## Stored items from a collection
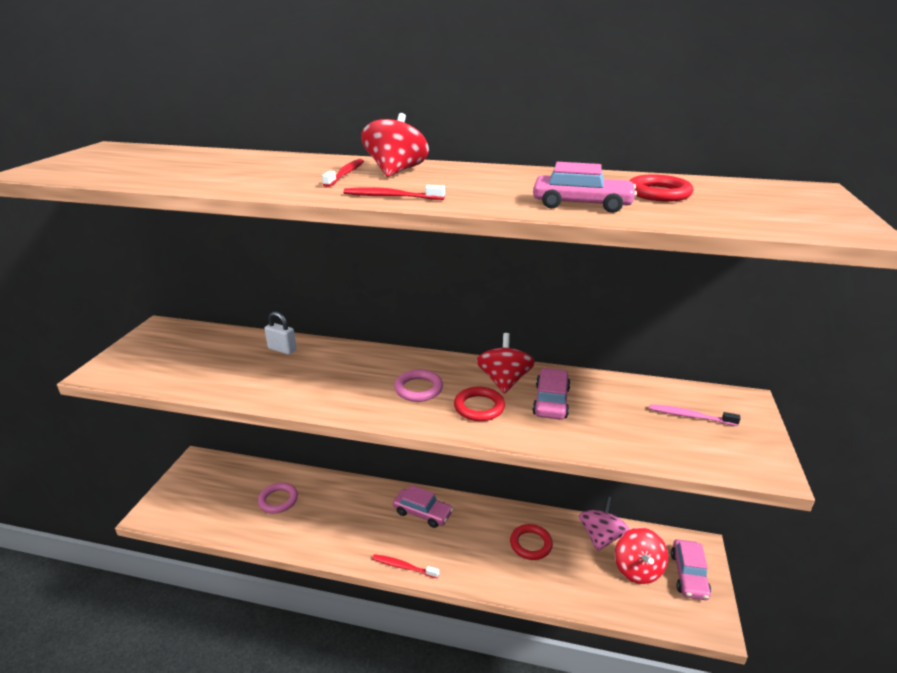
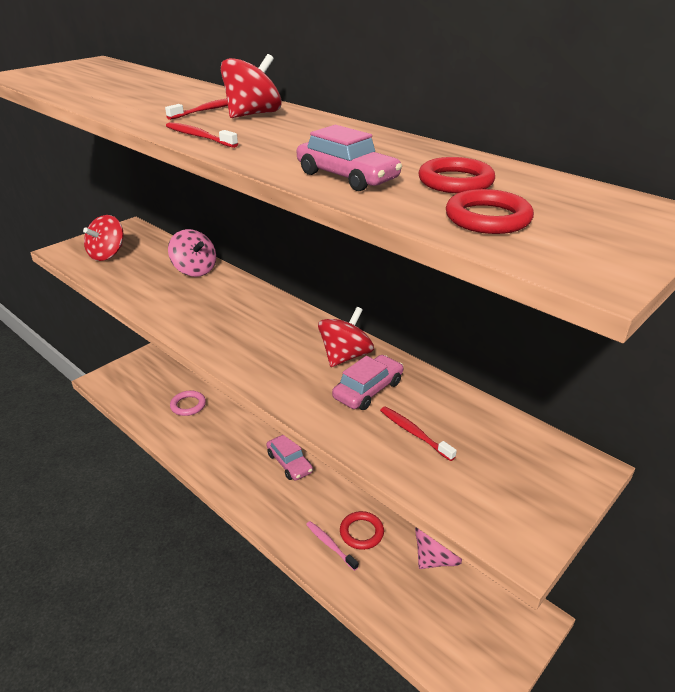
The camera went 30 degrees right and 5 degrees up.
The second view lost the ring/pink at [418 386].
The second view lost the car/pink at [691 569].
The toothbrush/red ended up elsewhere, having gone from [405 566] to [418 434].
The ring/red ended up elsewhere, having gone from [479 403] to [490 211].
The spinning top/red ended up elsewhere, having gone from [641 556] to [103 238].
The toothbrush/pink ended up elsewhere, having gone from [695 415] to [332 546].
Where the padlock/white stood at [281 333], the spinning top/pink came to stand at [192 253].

## Required action
Go through the entries and retype each one exactly, skipping any image.

## Answer to this problem
The camera went 30 degrees right and 5 degrees up.
The second view lost the ring/pink at [418 386].
The second view lost the car/pink at [691 569].
The toothbrush/red ended up elsewhere, having gone from [405 566] to [418 434].
The ring/red ended up elsewhere, having gone from [479 403] to [490 211].
The spinning top/red ended up elsewhere, having gone from [641 556] to [103 238].
The toothbrush/pink ended up elsewhere, having gone from [695 415] to [332 546].
Where the padlock/white stood at [281 333], the spinning top/pink came to stand at [192 253].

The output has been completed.